> [WHAT THE EXERCISE ASKS]: The stretch from the line with "orange boat [520,117,572,178]" through the line with "grey shoe [361,423,530,669]" in the records below: write it out exactly, and nothing else.

> [THE RECORDS]:
____________________
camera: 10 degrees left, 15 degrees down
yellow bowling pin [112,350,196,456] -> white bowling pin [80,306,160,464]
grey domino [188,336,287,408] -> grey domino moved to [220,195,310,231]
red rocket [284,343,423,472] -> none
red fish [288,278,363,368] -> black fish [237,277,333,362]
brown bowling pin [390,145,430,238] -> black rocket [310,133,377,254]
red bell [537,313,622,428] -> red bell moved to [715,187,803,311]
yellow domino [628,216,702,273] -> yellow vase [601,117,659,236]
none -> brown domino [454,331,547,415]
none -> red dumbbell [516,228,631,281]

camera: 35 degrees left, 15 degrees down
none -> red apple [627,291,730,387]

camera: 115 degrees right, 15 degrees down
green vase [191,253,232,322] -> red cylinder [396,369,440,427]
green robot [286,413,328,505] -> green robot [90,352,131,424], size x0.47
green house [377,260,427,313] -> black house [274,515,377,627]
____________________
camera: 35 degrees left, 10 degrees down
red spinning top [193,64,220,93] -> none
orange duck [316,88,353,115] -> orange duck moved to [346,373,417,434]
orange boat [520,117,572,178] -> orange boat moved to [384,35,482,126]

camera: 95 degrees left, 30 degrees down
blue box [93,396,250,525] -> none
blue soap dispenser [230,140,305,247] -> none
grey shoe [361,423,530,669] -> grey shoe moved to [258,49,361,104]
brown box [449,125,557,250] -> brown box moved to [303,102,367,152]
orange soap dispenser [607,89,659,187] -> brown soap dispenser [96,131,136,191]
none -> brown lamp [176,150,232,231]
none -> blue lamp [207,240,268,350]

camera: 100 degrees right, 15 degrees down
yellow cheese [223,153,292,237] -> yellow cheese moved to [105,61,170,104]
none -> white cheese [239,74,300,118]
____________________
> [RESPONSE AREA]:
orange boat [520,117,572,178] -> orange boat moved to [384,35,482,126]

camera: 95 degrees left, 30 degrees down
blue box [93,396,250,525] -> none
blue soap dispenser [230,140,305,247] -> none
grey shoe [361,423,530,669] -> grey shoe moved to [258,49,361,104]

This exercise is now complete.